What you are asked to do — Start at the line below containing "(678, 654) = (1103, 367): purple" and stop at the line containing "(258, 568) = (212, 209): orange". Repeat every line of that stretch exactly, and nothing outside it.
=== Section Start ===
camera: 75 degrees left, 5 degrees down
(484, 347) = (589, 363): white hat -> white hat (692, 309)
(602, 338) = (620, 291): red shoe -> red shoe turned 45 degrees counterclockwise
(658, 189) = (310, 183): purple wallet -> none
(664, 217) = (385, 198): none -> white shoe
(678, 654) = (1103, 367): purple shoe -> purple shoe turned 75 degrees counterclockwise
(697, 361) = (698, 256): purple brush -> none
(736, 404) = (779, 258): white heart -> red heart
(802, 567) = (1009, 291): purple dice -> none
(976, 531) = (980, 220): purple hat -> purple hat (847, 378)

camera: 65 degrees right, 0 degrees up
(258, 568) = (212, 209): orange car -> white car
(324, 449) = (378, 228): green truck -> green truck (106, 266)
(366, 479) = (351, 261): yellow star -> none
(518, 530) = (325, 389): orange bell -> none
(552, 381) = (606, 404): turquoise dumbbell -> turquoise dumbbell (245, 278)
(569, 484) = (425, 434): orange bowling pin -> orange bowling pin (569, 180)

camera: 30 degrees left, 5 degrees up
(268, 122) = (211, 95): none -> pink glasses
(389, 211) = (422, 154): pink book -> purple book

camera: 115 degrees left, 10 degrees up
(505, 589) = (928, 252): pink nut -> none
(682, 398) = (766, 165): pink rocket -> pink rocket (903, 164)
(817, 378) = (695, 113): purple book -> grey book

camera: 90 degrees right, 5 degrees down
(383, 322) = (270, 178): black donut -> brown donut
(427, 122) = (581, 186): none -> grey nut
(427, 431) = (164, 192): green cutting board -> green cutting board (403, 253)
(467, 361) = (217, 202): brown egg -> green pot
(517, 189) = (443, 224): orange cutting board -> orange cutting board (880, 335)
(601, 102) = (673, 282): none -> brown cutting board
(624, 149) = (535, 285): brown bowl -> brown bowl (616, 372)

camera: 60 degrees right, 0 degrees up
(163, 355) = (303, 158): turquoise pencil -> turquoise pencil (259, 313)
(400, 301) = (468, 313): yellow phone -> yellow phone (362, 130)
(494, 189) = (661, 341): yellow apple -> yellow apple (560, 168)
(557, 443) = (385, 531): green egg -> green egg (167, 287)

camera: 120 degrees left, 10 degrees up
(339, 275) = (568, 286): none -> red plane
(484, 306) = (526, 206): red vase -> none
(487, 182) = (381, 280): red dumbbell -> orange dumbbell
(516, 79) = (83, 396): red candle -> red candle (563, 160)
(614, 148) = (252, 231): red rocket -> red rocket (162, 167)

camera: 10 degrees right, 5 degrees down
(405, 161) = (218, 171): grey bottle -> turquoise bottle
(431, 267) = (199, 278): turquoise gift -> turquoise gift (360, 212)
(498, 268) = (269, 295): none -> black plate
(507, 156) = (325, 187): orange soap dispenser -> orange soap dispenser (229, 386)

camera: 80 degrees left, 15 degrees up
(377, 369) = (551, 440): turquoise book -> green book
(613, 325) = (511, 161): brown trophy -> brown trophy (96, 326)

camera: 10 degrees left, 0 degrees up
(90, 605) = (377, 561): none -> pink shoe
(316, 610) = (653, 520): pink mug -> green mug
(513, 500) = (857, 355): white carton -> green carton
=== Section End ===
Answer area —
(678, 654) = (1103, 367): purple shoe -> purple shoe turned 75 degrees counterclockwise
(697, 361) = (698, 256): purple brush -> none
(736, 404) = (779, 258): white heart -> red heart
(802, 567) = (1009, 291): purple dice -> none
(976, 531) = (980, 220): purple hat -> purple hat (847, 378)

camera: 65 degrees right, 0 degrees up
(258, 568) = (212, 209): orange car -> white car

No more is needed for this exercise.